■ **WHAT IS EXPECTED**
Return the line containing "TOF pin XSHUT: D7 -> A4" together with every later line up to the end of the records, exactly and with no pictures; return nothing else.

:: INPUT

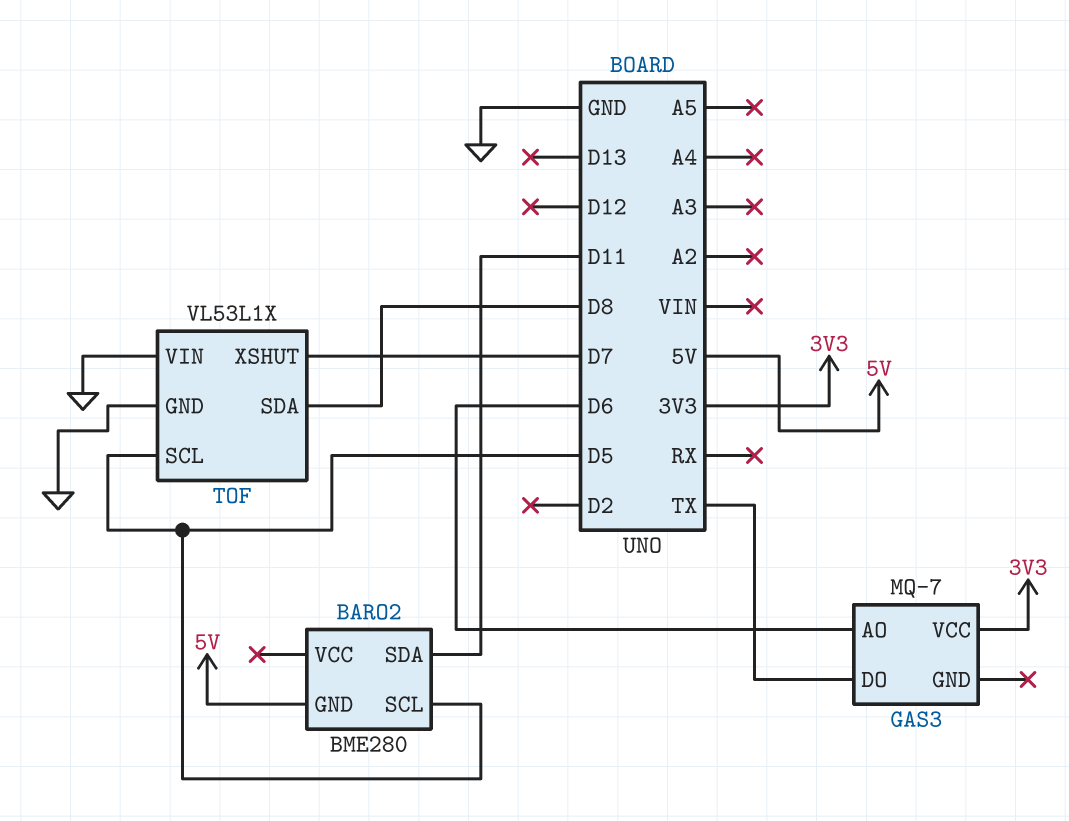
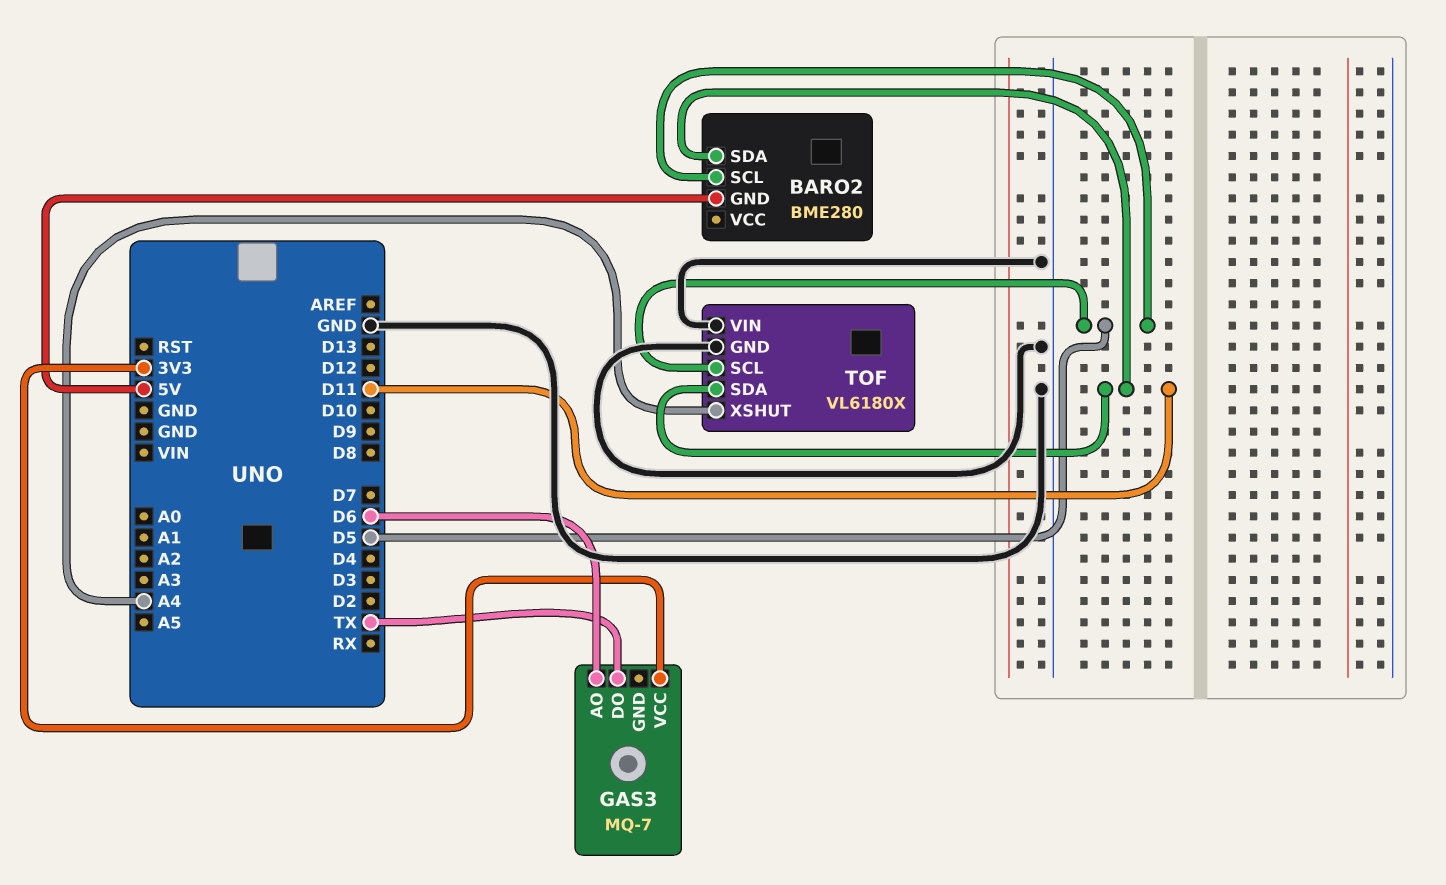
TOF: VL53L1X -> VL6180X
TOF pin SDA: D8 -> D11
TOF pin XSHUT: D7 -> A4

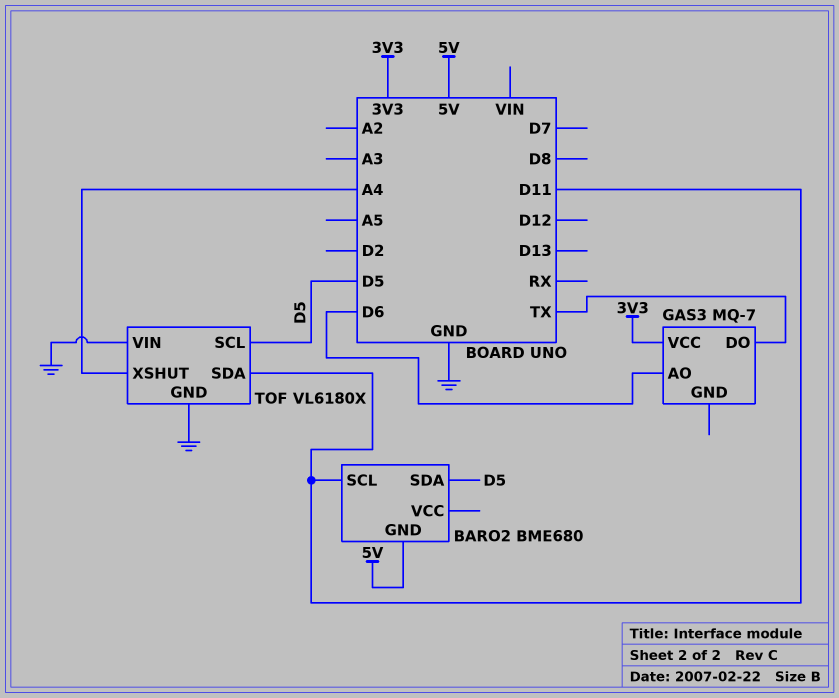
BARO2: BME280 -> BME680
BARO2 pin SCL: D5 -> D11
BARO2 pin SDA: D11 -> D5

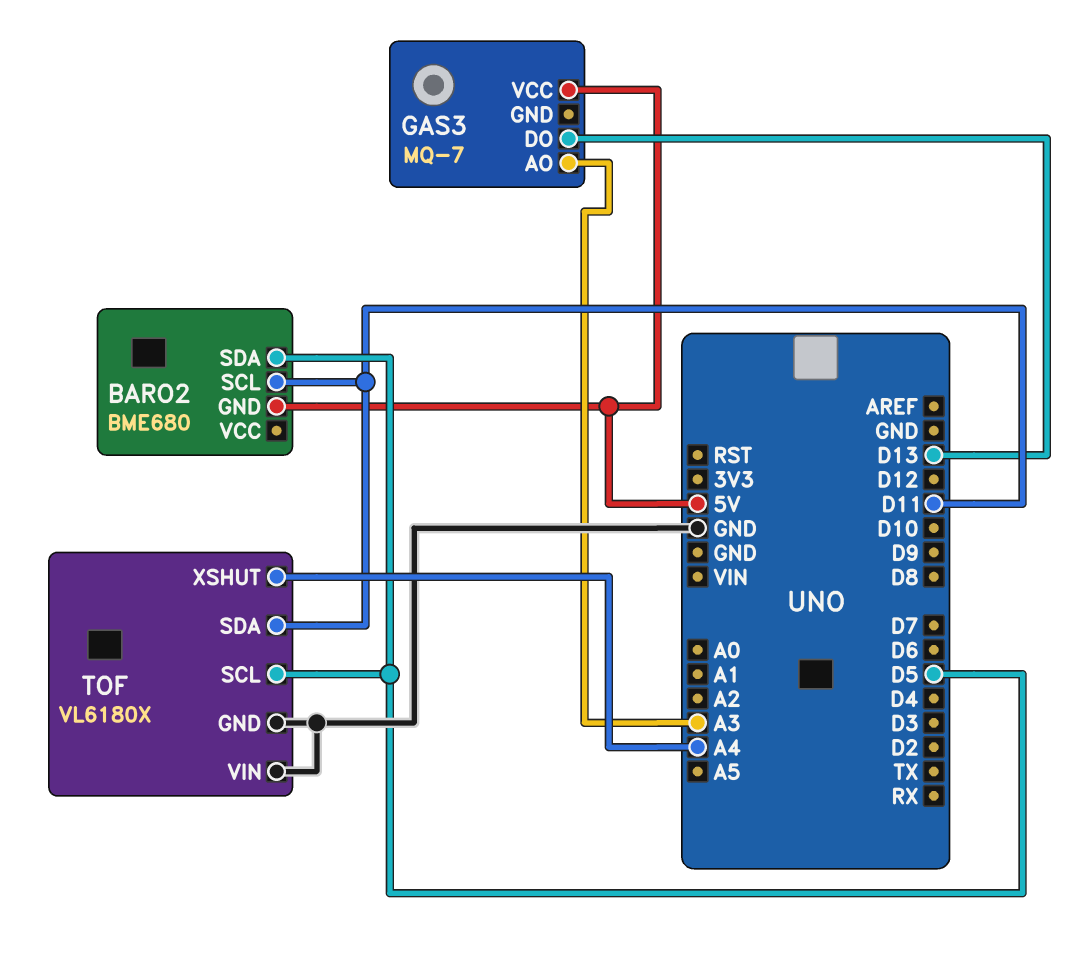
GAS3 pin AO: D6 -> A3
GAS3 pin DO: TX -> D13
GAS3 pin VCC: 3V3 -> 5V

::::

■ **OUTPUT BELOW**
TOF pin XSHUT: D7 -> A4

BARO2: BME280 -> BME680
BARO2 pin SCL: D5 -> D11
BARO2 pin SDA: D11 -> D5

GAS3 pin AO: D6 -> A3
GAS3 pin DO: TX -> D13
GAS3 pin VCC: 3V3 -> 5V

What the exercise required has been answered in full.